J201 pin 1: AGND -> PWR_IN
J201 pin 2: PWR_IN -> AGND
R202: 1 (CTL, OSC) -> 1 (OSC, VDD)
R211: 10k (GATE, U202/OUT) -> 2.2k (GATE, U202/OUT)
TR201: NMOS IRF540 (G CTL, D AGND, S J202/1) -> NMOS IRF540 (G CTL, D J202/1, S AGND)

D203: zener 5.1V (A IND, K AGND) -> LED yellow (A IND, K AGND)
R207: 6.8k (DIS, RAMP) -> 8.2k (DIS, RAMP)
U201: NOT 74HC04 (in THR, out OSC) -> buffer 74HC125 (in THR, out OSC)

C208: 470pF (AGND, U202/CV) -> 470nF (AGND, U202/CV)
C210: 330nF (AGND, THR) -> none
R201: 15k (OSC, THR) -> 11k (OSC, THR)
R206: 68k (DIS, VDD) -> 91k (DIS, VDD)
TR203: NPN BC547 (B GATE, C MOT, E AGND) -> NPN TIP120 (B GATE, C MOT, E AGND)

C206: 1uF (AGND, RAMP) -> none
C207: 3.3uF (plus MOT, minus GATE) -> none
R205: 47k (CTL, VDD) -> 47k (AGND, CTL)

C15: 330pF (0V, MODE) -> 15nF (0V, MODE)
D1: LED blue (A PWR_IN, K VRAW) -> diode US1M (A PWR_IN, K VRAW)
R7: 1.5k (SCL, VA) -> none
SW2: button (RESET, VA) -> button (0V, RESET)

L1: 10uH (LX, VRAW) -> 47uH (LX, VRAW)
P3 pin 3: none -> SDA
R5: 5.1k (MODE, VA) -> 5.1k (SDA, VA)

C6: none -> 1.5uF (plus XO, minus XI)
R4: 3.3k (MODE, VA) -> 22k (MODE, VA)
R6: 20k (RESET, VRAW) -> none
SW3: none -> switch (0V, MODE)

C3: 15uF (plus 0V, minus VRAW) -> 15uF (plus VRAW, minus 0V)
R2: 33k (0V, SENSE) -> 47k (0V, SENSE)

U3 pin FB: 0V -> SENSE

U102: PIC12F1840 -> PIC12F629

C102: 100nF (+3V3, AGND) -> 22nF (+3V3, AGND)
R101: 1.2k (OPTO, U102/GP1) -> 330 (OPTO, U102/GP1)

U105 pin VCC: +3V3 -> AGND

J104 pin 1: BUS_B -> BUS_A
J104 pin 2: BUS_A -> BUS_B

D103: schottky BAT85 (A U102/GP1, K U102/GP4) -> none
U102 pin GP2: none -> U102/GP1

===

● YOUR OBJECTIVE
Please restate only the opening stretch of the records above: every line from the first through the one containing "SW3: none -> switch (0V, MODE)", exactly as written.

● ANSWER
J201 pin 1: AGND -> PWR_IN
J201 pin 2: PWR_IN -> AGND
R202: 1 (CTL, OSC) -> 1 (OSC, VDD)
R211: 10k (GATE, U202/OUT) -> 2.2k (GATE, U202/OUT)
TR201: NMOS IRF540 (G CTL, D AGND, S J202/1) -> NMOS IRF540 (G CTL, D J202/1, S AGND)

D203: zener 5.1V (A IND, K AGND) -> LED yellow (A IND, K AGND)
R207: 6.8k (DIS, RAMP) -> 8.2k (DIS, RAMP)
U201: NOT 74HC04 (in THR, out OSC) -> buffer 74HC125 (in THR, out OSC)

C208: 470pF (AGND, U202/CV) -> 470nF (AGND, U202/CV)
C210: 330nF (AGND, THR) -> none
R201: 15k (OSC, THR) -> 11k (OSC, THR)
R206: 68k (DIS, VDD) -> 91k (DIS, VDD)
TR203: NPN BC547 (B GATE, C MOT, E AGND) -> NPN TIP120 (B GATE, C MOT, E AGND)

C206: 1uF (AGND, RAMP) -> none
C207: 3.3uF (plus MOT, minus GATE) -> none
R205: 47k (CTL, VDD) -> 47k (AGND, CTL)

C15: 330pF (0V, MODE) -> 15nF (0V, MODE)
D1: LED blue (A PWR_IN, K VRAW) -> diode US1M (A PWR_IN, K VRAW)
R7: 1.5k (SCL, VA) -> none
SW2: button (RESET, VA) -> button (0V, RESET)

L1: 10uH (LX, VRAW) -> 47uH (LX, VRAW)
P3 pin 3: none -> SDA
R5: 5.1k (MODE, VA) -> 5.1k (SDA, VA)

C6: none -> 1.5uF (plus XO, minus XI)
R4: 3.3k (MODE, VA) -> 22k (MODE, VA)
R6: 20k (RESET, VRAW) -> none
SW3: none -> switch (0V, MODE)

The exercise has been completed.